Give back, exactly as written, the lines from the first line of the data below through the line with "camera: 55 degrees right, 25 degrees up", and omit the pictures.

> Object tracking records

>>>

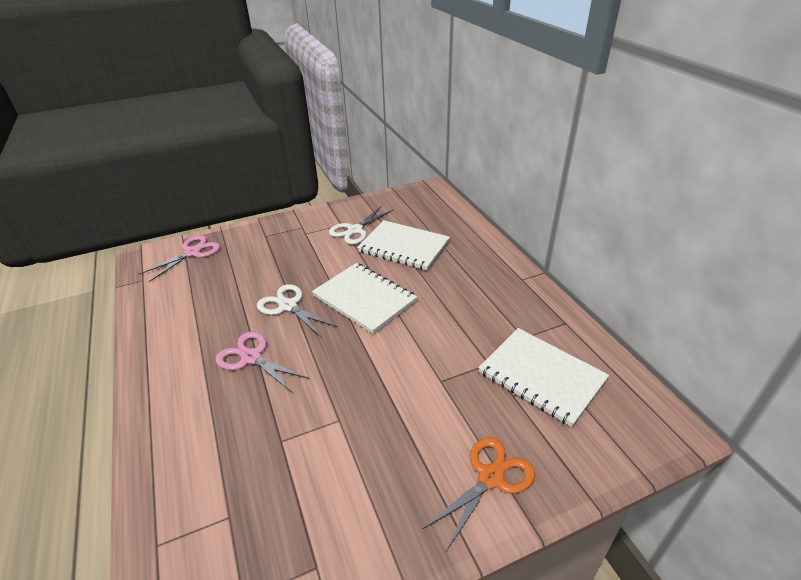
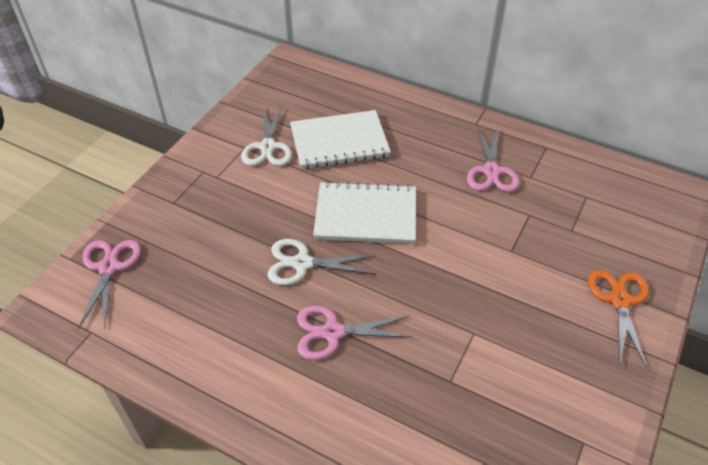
camera: 40 degrees left, 10 degrees up
white notebook [478,328,609,427] -> none
none -> pink scissors [467,127,519,192]

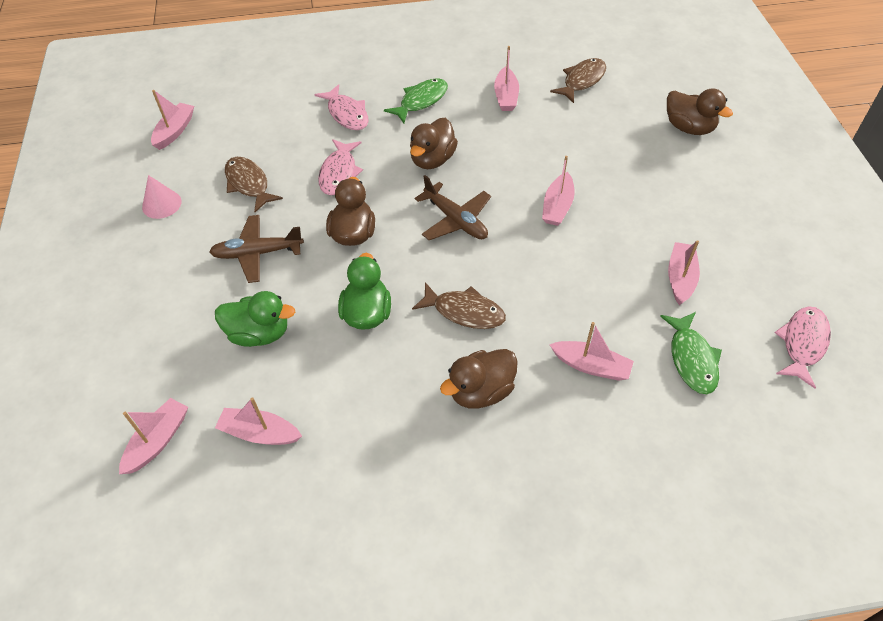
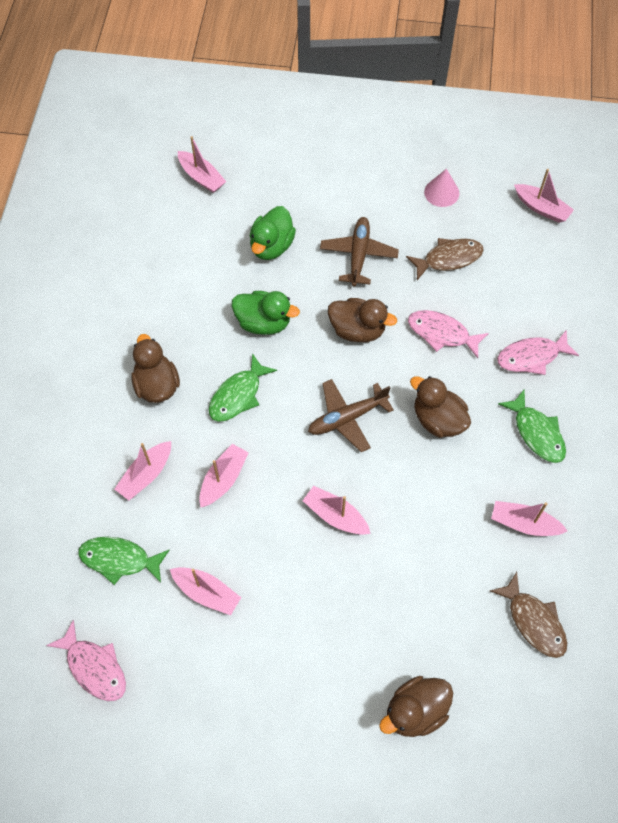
camera: 105 degrees right, 10 degrees up
pink boat [215,397,302,445] -> pink boat moved to [199,444,249,507]
brown fish [412,282,506,329] -> green fish [209,353,277,422]

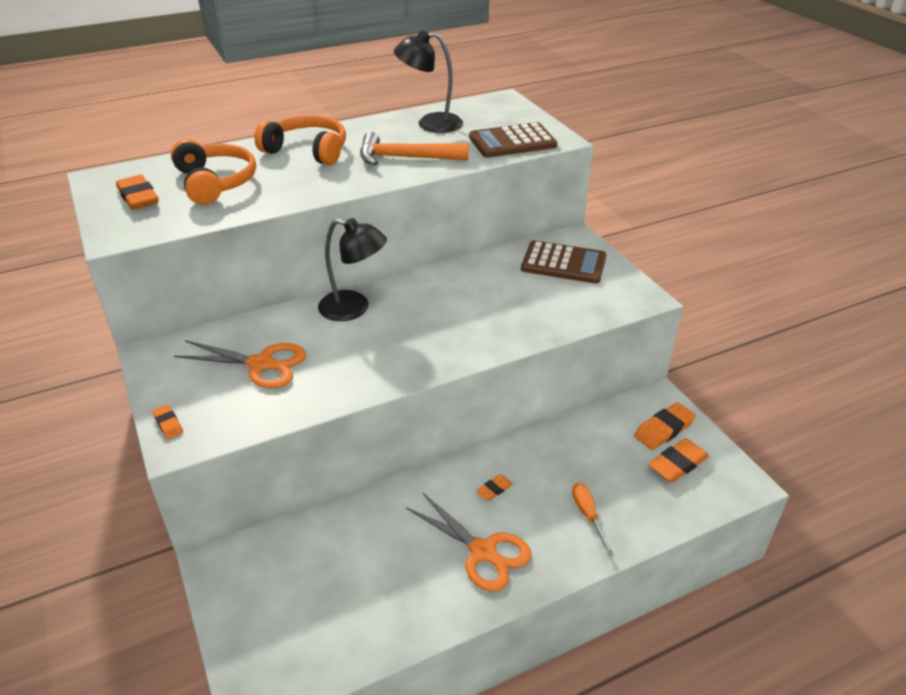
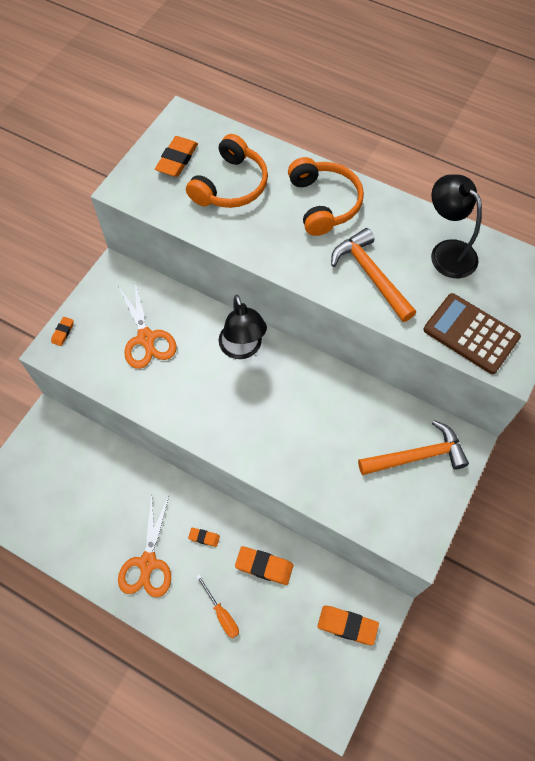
camera: 55 degrees right, 25 degrees up
brown calculator [521,240,607,284] -> orange hammer [358,420,469,475]
orange screwdriver [572,483,614,556] -> orange screwdriver turned 105 degrees clockwise [196,574,239,638]
orange eraser [648,438,709,483] -> orange eraser moved to [235,546,293,585]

<<<

> PROBLEM SOLUTION
camera: 40 degrees left, 10 degrees up
white notebook [478,328,609,427] -> none
none -> pink scissors [467,127,519,192]

camera: 105 degrees right, 10 degrees up
pink boat [215,397,302,445] -> pink boat moved to [199,444,249,507]
brown fish [412,282,506,329] -> green fish [209,353,277,422]

camera: 55 degrees right, 25 degrees up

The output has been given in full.